* **SUPPLIED RECORDS**
....................
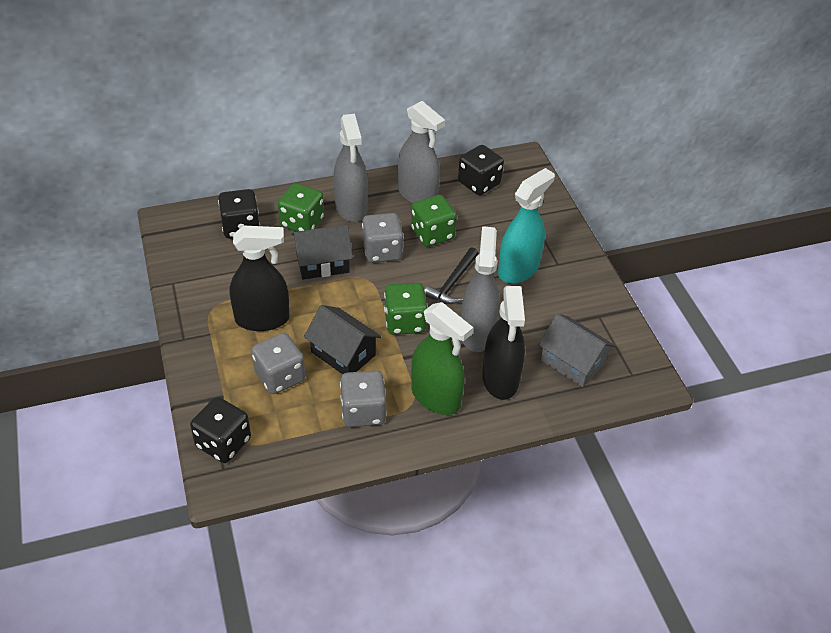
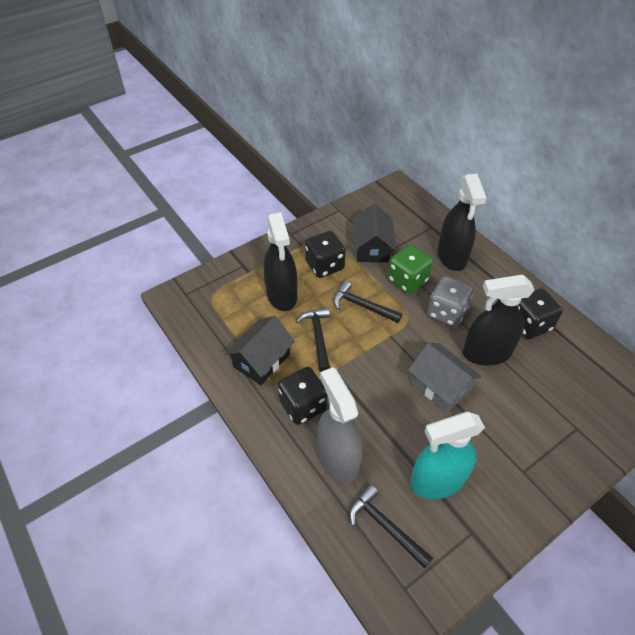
black hammer: 1 -> 3
black spray bottle: 2 -> 3
green dice: 3 -> 1
green spray bottle: 1 -> 0
grey dice: 3 -> 1
grey spray bottle: 3 -> 1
....................
* **INSTRUCTIONS TO FOLLOW**
All lines in the listing above with the string "bottle" should be returned.

* **ANSWER AREA**
black spray bottle: 2 -> 3
green spray bottle: 1 -> 0
grey spray bottle: 3 -> 1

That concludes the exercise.